▶ **Task goal**
Please extract every row below, reproducing each one unchanged.

═════ Input

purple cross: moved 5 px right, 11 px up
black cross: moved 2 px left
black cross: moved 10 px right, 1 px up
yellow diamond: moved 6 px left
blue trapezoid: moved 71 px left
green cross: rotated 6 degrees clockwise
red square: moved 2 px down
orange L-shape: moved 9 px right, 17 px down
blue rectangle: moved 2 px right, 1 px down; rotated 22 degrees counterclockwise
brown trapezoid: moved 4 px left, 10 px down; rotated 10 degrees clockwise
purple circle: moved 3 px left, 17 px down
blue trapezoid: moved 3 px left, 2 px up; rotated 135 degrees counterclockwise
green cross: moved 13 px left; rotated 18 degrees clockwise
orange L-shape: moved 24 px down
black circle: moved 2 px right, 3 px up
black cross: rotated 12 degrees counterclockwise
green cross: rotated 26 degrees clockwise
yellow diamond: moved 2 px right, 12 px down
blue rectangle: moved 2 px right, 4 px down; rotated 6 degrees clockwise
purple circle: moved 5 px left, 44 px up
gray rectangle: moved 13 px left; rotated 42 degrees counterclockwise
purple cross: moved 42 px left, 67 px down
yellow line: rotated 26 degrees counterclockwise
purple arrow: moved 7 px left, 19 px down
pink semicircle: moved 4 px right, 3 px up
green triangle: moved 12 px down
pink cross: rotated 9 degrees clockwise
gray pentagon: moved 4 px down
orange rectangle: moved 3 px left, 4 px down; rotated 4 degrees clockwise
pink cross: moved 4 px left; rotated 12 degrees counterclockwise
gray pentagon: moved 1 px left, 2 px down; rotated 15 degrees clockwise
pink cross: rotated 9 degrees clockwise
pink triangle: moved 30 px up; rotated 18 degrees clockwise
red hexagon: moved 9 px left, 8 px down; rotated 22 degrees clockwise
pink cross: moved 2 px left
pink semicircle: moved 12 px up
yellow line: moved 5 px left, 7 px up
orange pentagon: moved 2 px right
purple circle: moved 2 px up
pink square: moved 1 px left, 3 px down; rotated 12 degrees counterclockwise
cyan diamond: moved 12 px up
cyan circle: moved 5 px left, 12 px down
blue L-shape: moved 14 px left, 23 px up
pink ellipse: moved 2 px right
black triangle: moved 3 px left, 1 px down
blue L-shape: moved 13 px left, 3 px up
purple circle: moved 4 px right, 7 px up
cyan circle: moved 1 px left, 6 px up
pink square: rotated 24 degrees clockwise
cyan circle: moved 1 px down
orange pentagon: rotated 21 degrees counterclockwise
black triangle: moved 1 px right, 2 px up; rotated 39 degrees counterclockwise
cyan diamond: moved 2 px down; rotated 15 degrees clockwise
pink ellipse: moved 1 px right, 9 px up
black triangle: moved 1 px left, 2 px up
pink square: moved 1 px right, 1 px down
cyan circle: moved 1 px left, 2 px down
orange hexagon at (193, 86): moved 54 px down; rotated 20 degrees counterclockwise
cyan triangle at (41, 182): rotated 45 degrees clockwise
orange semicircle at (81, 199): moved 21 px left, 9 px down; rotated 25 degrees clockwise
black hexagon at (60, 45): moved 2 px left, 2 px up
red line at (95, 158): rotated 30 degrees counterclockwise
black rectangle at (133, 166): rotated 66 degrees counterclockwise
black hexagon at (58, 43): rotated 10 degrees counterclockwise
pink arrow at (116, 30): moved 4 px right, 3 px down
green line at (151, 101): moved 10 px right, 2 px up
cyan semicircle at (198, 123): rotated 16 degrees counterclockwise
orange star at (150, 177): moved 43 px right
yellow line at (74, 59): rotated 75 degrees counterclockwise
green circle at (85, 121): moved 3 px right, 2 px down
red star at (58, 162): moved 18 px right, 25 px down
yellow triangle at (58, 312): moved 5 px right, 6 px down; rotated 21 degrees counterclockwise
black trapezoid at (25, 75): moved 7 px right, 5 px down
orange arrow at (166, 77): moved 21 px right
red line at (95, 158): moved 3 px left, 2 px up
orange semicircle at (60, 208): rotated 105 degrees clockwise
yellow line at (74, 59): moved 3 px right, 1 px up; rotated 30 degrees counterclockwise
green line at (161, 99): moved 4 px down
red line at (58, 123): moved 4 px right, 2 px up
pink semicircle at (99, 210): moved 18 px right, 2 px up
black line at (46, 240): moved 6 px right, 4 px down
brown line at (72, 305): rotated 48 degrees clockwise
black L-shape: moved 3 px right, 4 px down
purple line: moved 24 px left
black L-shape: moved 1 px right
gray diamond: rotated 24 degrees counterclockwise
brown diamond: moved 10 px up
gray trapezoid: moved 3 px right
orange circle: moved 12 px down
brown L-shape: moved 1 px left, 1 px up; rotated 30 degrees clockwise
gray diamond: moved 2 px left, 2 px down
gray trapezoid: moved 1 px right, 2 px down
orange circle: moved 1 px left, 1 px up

══════════

▶ **Result**
purple cross: moved 5 px right, 11 px up
black cross: moved 2 px left
black cross: moved 10 px right, 1 px up
yellow diamond: moved 6 px left
blue trapezoid: moved 71 px left
green cross: rotated 6 degrees clockwise
red square: moved 2 px down
orange L-shape: moved 9 px right, 17 px down
blue rectangle: moved 2 px right, 1 px down; rotated 22 degrees counterclockwise
brown trapezoid: moved 4 px left, 10 px down; rotated 10 degrees clockwise
purple circle: moved 3 px left, 17 px down
blue trapezoid: moved 3 px left, 2 px up; rotated 135 degrees counterclockwise
green cross: moved 13 px left; rotated 18 degrees clockwise
orange L-shape: moved 24 px down
black circle: moved 2 px right, 3 px up
black cross: rotated 12 degrees counterclockwise
green cross: rotated 26 degrees clockwise
yellow diamond: moved 2 px right, 12 px down
blue rectangle: moved 2 px right, 4 px down; rotated 6 degrees clockwise
purple circle: moved 5 px left, 44 px up
gray rectangle: moved 13 px left; rotated 42 degrees counterclockwise
purple cross: moved 42 px left, 67 px down
yellow line: rotated 26 degrees counterclockwise
purple arrow: moved 7 px left, 19 px down
pink semicircle: moved 4 px right, 3 px up
green triangle: moved 12 px down
pink cross: rotated 9 degrees clockwise
gray pentagon: moved 4 px down
orange rectangle: moved 3 px left, 4 px down; rotated 4 degrees clockwise
pink cross: moved 4 px left; rotated 12 degrees counterclockwise
gray pentagon: moved 1 px left, 2 px down; rotated 15 degrees clockwise
pink cross: rotated 9 degrees clockwise
pink triangle: moved 30 px up; rotated 18 degrees clockwise
red hexagon: moved 9 px left, 8 px down; rotated 22 degrees clockwise
pink cross: moved 2 px left
pink semicircle: moved 12 px up
yellow line: moved 5 px left, 7 px up
orange pentagon: moved 2 px right
purple circle: moved 2 px up
pink square: moved 1 px left, 3 px down; rotated 12 degrees counterclockwise
cyan diamond: moved 12 px up
cyan circle: moved 5 px left, 12 px down
blue L-shape: moved 14 px left, 23 px up
pink ellipse: moved 2 px right
black triangle: moved 3 px left, 1 px down
blue L-shape: moved 13 px left, 3 px up
purple circle: moved 4 px right, 7 px up
cyan circle: moved 1 px left, 6 px up
pink square: rotated 24 degrees clockwise
cyan circle: moved 1 px down
orange pentagon: rotated 21 degrees counterclockwise
black triangle: moved 1 px right, 2 px up; rotated 39 degrees counterclockwise
cyan diamond: moved 2 px down; rotated 15 degrees clockwise
pink ellipse: moved 1 px right, 9 px up
black triangle: moved 1 px left, 2 px up
pink square: moved 1 px right, 1 px down
cyan circle: moved 1 px left, 2 px down
orange hexagon at (193, 86): moved 54 px down; rotated 20 degrees counterclockwise
cyan triangle at (41, 182): rotated 45 degrees clockwise
orange semicircle at (81, 199): moved 21 px left, 9 px down; rotated 25 degrees clockwise
black hexagon at (60, 45): moved 2 px left, 2 px up
red line at (95, 158): rotated 30 degrees counterclockwise
black rectangle at (133, 166): rotated 66 degrees counterclockwise
black hexagon at (58, 43): rotated 10 degrees counterclockwise
pink arrow at (116, 30): moved 4 px right, 3 px down
green line at (151, 101): moved 10 px right, 2 px up
cyan semicircle at (198, 123): rotated 16 degrees counterclockwise
orange star at (150, 177): moved 43 px right
yellow line at (74, 59): rotated 75 degrees counterclockwise
green circle at (85, 121): moved 3 px right, 2 px down
red star at (58, 162): moved 18 px right, 25 px down
yellow triangle at (58, 312): moved 5 px right, 6 px down; rotated 21 degrees counterclockwise
black trapezoid at (25, 75): moved 7 px right, 5 px down
orange arrow at (166, 77): moved 21 px right
red line at (95, 158): moved 3 px left, 2 px up
orange semicircle at (60, 208): rotated 105 degrees clockwise
yellow line at (74, 59): moved 3 px right, 1 px up; rotated 30 degrees counterclockwise
green line at (161, 99): moved 4 px down
red line at (58, 123): moved 4 px right, 2 px up
pink semicircle at (99, 210): moved 18 px right, 2 px up
black line at (46, 240): moved 6 px right, 4 px down
brown line at (72, 305): rotated 48 degrees clockwise
black L-shape: moved 3 px right, 4 px down
purple line: moved 24 px left
black L-shape: moved 1 px right
gray diamond: rotated 24 degrees counterclockwise
brown diamond: moved 10 px up
gray trapezoid: moved 3 px right
orange circle: moved 12 px down
brown L-shape: moved 1 px left, 1 px up; rotated 30 degrees clockwise
gray diamond: moved 2 px left, 2 px down
gray trapezoid: moved 1 px right, 2 px down
orange circle: moved 1 px left, 1 px up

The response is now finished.